_Work instructions_
The data below holds a line containing "camera: 10 degrees left, 0 degrees up" and a line containing "camera: 15 degrees right, 0 degrees up"; please quote exactly those two lines and every line between them, and nothing else.

═══ Records supplied

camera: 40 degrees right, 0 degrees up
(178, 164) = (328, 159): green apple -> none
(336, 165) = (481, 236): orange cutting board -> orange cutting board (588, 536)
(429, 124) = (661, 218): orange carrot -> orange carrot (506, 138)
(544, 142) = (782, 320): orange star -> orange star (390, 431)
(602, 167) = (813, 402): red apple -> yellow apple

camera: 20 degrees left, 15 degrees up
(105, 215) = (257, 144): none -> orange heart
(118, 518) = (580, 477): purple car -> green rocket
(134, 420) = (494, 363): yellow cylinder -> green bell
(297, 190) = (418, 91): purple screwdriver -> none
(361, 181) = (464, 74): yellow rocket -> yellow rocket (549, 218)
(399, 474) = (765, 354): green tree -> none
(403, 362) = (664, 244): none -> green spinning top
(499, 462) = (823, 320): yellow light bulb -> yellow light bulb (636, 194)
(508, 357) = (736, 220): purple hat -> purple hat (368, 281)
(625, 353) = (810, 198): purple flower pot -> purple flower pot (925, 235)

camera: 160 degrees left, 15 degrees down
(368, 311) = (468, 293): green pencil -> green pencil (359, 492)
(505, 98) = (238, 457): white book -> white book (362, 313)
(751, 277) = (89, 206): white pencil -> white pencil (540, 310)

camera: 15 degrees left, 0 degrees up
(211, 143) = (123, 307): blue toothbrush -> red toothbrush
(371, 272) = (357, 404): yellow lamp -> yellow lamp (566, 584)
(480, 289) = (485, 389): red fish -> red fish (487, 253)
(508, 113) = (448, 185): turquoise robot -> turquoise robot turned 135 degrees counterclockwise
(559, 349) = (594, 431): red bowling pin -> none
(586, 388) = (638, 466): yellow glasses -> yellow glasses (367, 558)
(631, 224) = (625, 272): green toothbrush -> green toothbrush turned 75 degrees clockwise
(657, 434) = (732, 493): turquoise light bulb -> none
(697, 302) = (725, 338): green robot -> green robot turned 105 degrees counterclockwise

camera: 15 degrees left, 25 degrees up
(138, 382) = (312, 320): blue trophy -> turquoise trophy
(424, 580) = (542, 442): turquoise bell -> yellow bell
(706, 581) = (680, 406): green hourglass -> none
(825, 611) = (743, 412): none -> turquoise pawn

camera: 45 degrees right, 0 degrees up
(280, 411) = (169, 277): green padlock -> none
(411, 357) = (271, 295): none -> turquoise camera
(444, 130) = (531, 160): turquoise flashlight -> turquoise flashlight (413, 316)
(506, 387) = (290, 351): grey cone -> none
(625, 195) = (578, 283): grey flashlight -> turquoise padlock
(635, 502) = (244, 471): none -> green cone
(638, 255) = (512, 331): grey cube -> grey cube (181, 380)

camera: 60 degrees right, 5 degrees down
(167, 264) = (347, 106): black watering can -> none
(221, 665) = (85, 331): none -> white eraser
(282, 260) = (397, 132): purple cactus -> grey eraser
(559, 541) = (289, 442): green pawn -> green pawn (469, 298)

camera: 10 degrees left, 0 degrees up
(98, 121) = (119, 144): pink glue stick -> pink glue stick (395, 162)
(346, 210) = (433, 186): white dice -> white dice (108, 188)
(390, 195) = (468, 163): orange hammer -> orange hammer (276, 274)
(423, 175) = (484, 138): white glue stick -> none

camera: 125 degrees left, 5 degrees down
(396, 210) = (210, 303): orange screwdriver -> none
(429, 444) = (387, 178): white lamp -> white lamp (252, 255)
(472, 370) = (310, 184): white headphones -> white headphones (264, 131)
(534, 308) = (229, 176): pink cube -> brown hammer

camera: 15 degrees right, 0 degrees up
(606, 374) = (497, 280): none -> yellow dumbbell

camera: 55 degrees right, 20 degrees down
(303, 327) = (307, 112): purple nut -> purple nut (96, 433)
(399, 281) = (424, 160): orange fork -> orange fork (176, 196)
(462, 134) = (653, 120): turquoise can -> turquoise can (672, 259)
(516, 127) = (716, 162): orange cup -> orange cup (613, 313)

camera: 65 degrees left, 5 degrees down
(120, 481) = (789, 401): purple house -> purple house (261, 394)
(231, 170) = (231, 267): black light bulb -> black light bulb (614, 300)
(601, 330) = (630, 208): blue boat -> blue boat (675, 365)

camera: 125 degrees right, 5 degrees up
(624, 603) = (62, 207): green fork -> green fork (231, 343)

══════

_Reply_
camera: 10 degrees left, 0 degrees up
(98, 121) = (119, 144): pink glue stick -> pink glue stick (395, 162)
(346, 210) = (433, 186): white dice -> white dice (108, 188)
(390, 195) = (468, 163): orange hammer -> orange hammer (276, 274)
(423, 175) = (484, 138): white glue stick -> none

camera: 125 degrees left, 5 degrees down
(396, 210) = (210, 303): orange screwdriver -> none
(429, 444) = (387, 178): white lamp -> white lamp (252, 255)
(472, 370) = (310, 184): white headphones -> white headphones (264, 131)
(534, 308) = (229, 176): pink cube -> brown hammer

camera: 15 degrees right, 0 degrees up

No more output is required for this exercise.